**What is being asked**
Make an exact copy of the listing underneath, skipping each picture.
---------- Available data ----------
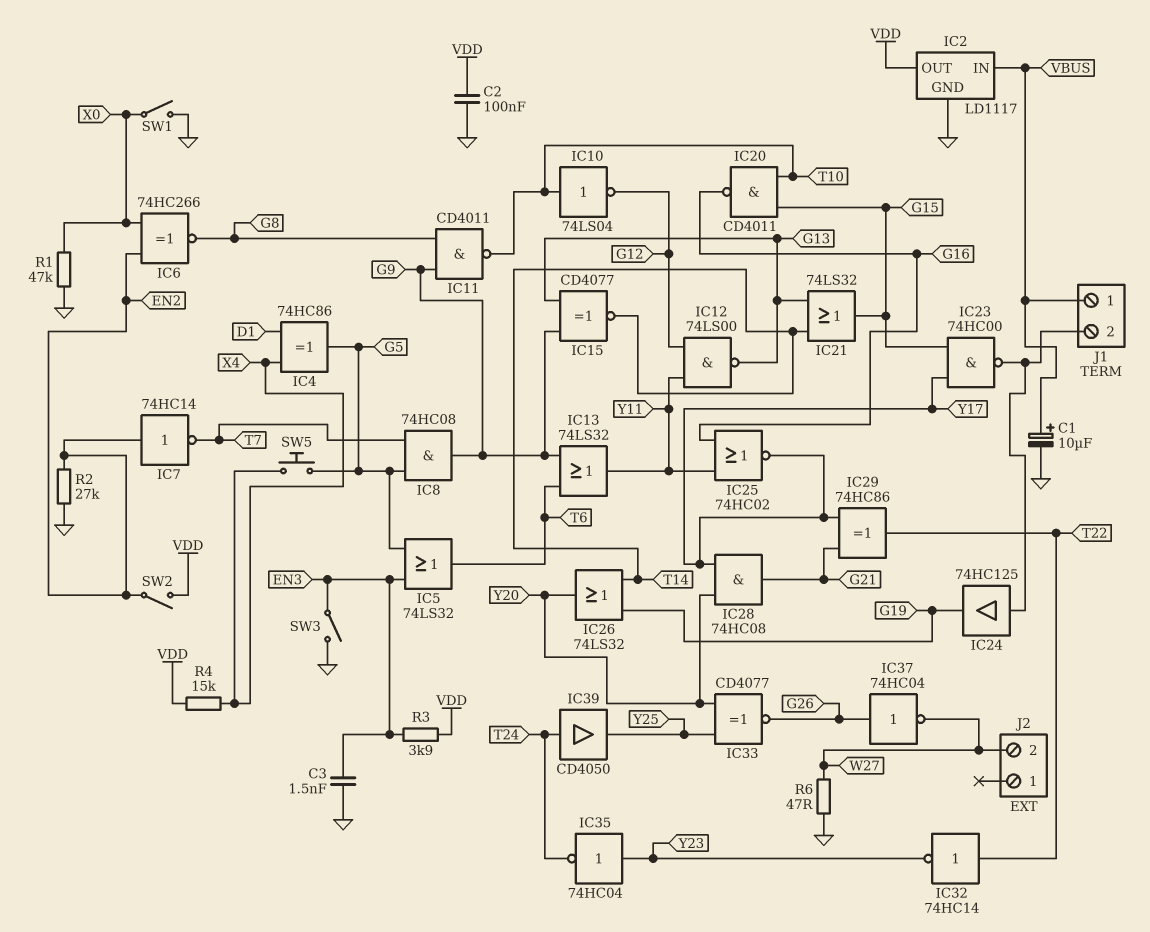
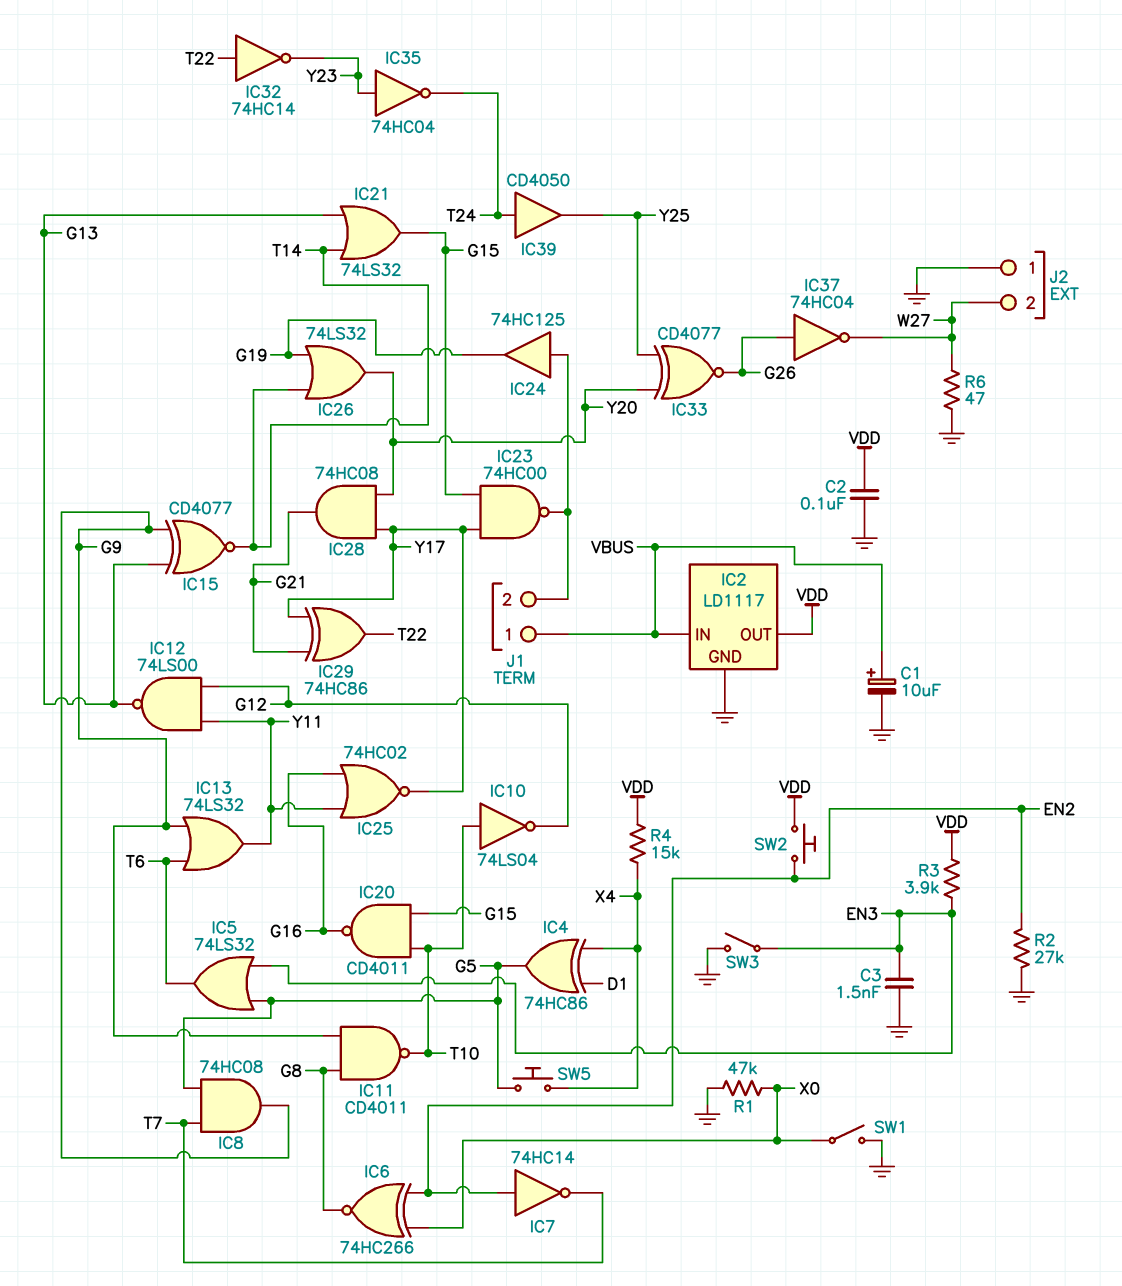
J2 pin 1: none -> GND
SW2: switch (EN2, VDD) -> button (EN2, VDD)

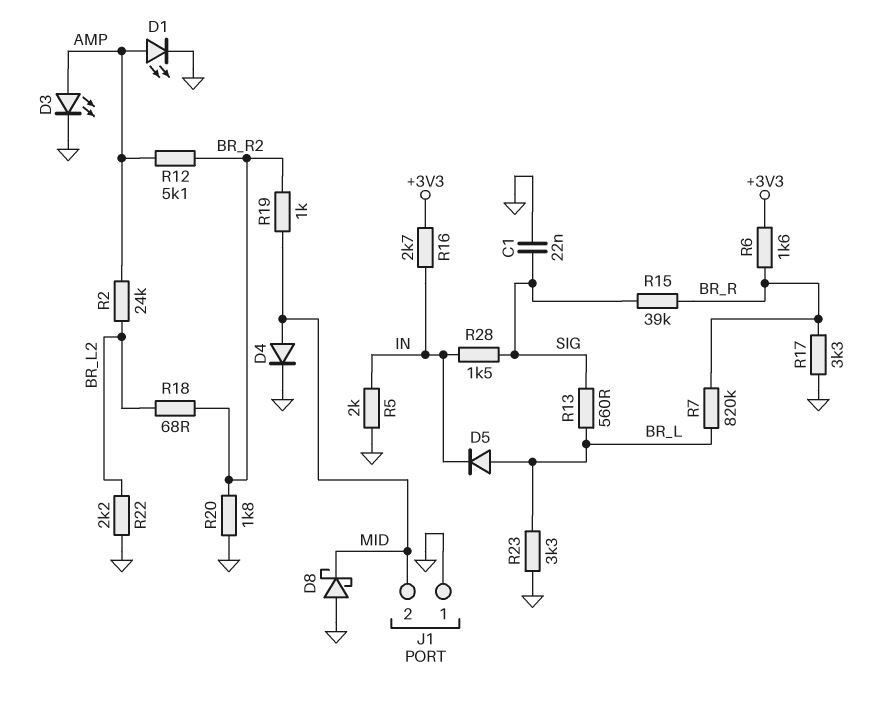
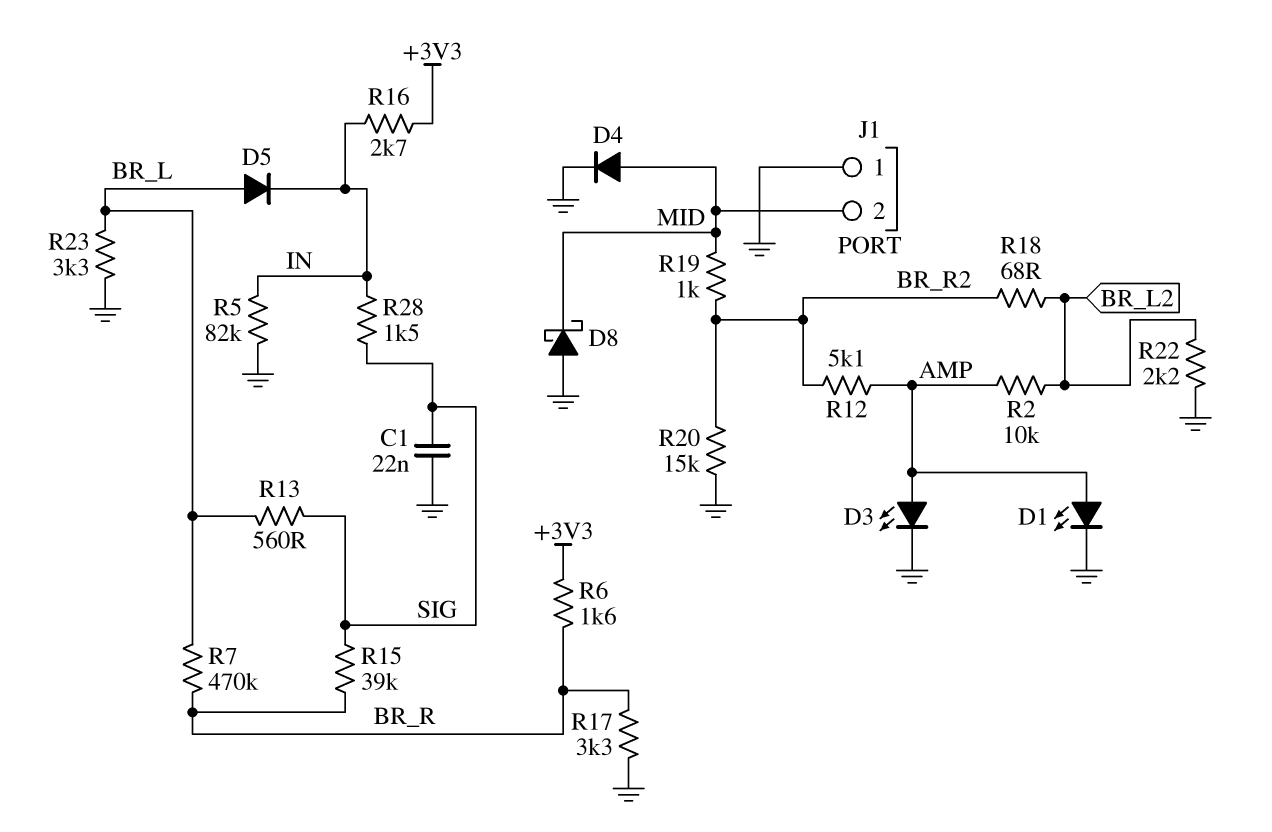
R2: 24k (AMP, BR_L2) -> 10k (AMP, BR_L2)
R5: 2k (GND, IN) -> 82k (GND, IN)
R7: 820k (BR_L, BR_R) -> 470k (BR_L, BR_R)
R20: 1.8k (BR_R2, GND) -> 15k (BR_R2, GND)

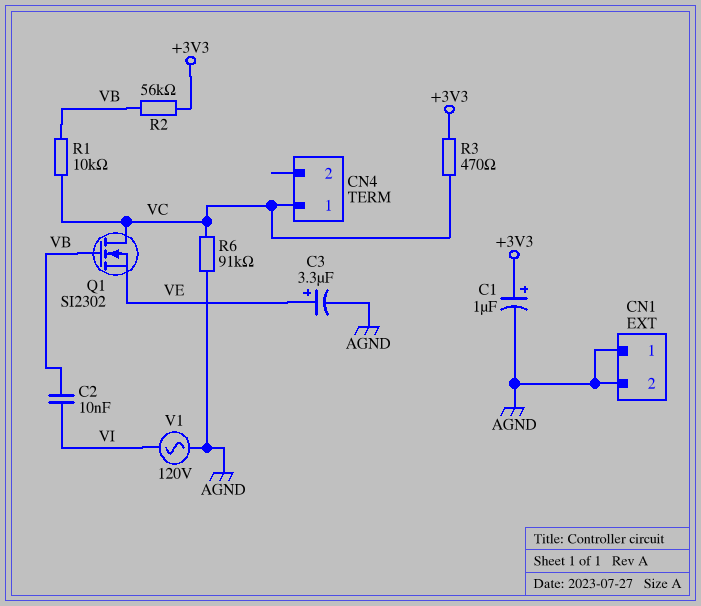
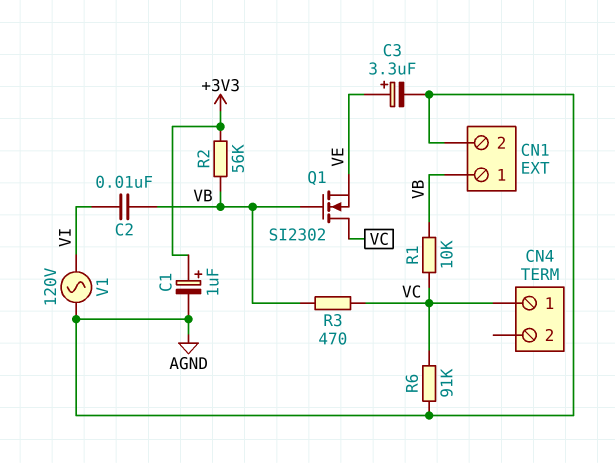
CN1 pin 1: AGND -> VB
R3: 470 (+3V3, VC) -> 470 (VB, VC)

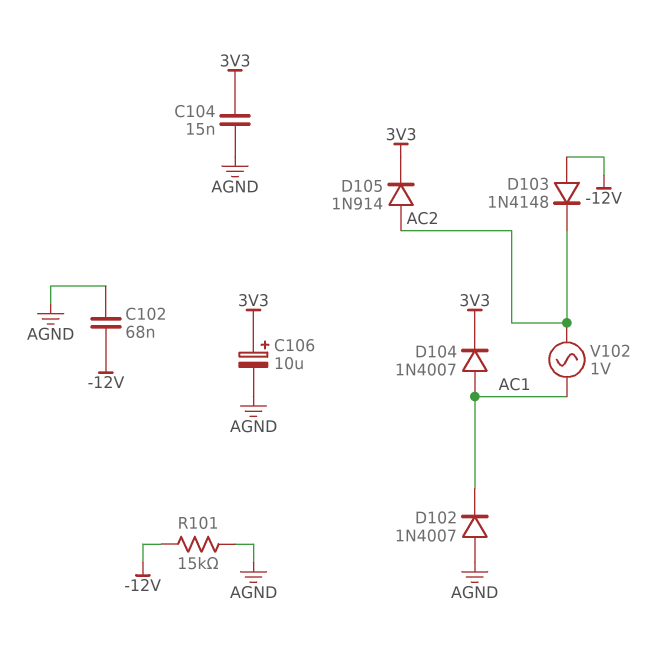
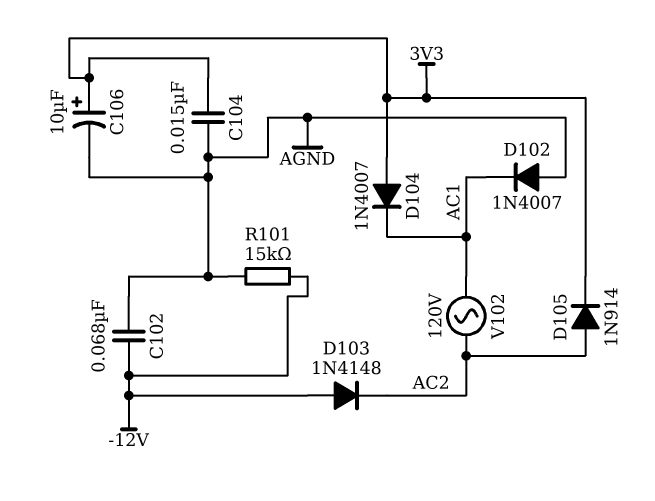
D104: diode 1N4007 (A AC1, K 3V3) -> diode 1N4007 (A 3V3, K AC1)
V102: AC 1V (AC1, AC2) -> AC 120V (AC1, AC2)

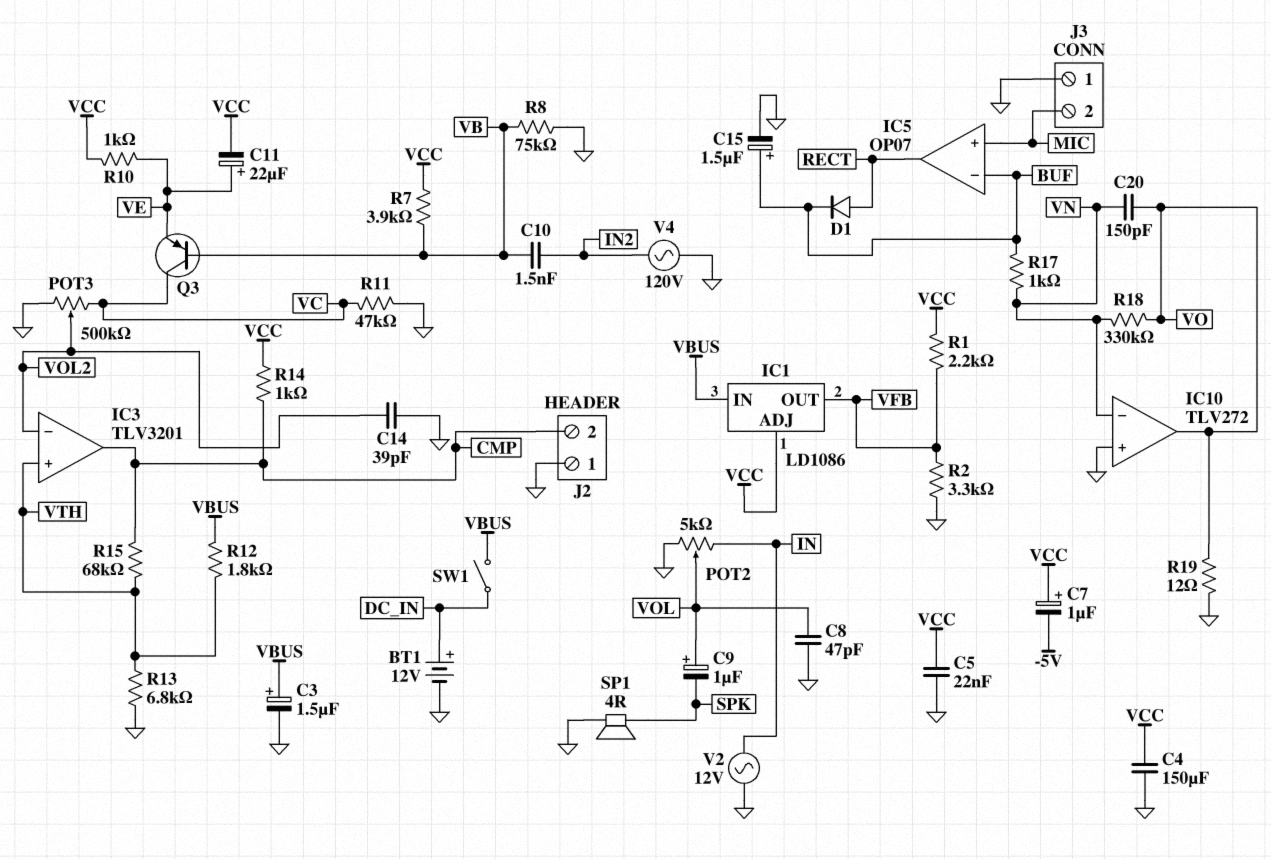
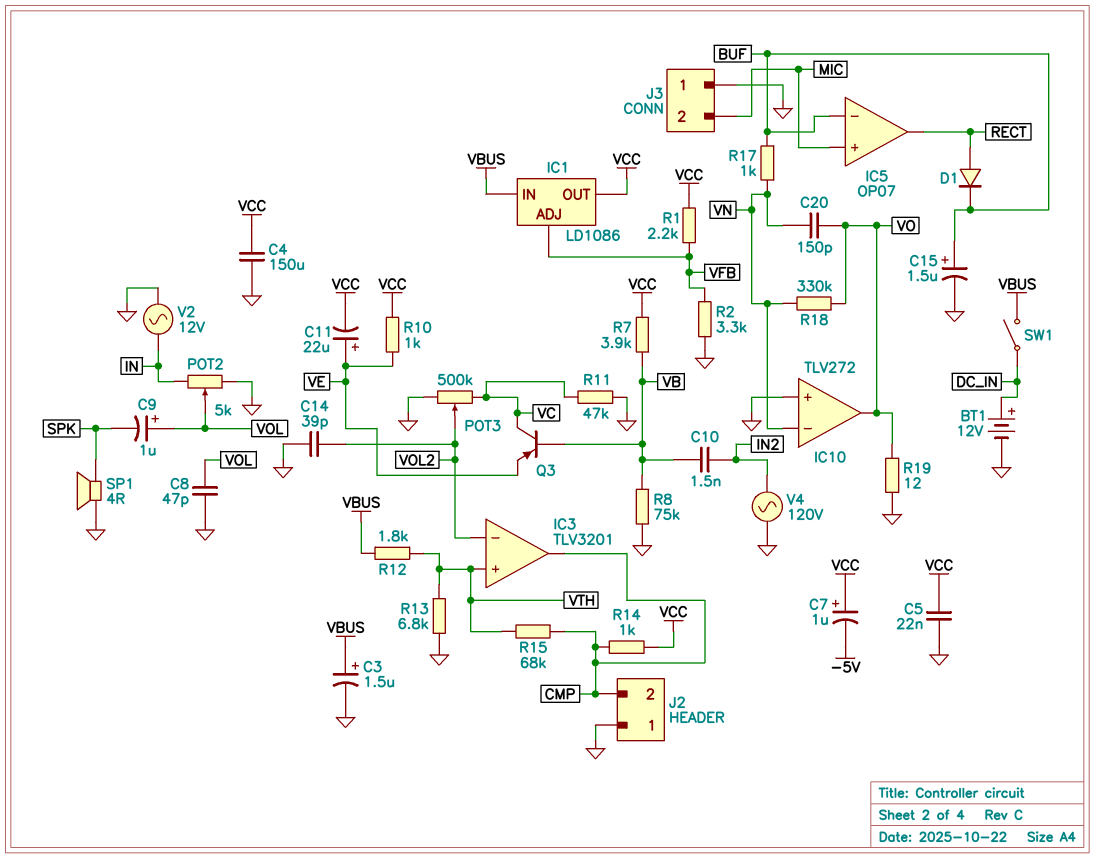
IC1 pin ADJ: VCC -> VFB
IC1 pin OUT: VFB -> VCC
----------
**Answer space**
J2 pin 1: none -> GND
SW2: switch (EN2, VDD) -> button (EN2, VDD)

R2: 24k (AMP, BR_L2) -> 10k (AMP, BR_L2)
R5: 2k (GND, IN) -> 82k (GND, IN)
R7: 820k (BR_L, BR_R) -> 470k (BR_L, BR_R)
R20: 1.8k (BR_R2, GND) -> 15k (BR_R2, GND)

CN1 pin 1: AGND -> VB
R3: 470 (+3V3, VC) -> 470 (VB, VC)

D104: diode 1N4007 (A AC1, K 3V3) -> diode 1N4007 (A 3V3, K AC1)
V102: AC 1V (AC1, AC2) -> AC 120V (AC1, AC2)

IC1 pin ADJ: VCC -> VFB
IC1 pin OUT: VFB -> VCC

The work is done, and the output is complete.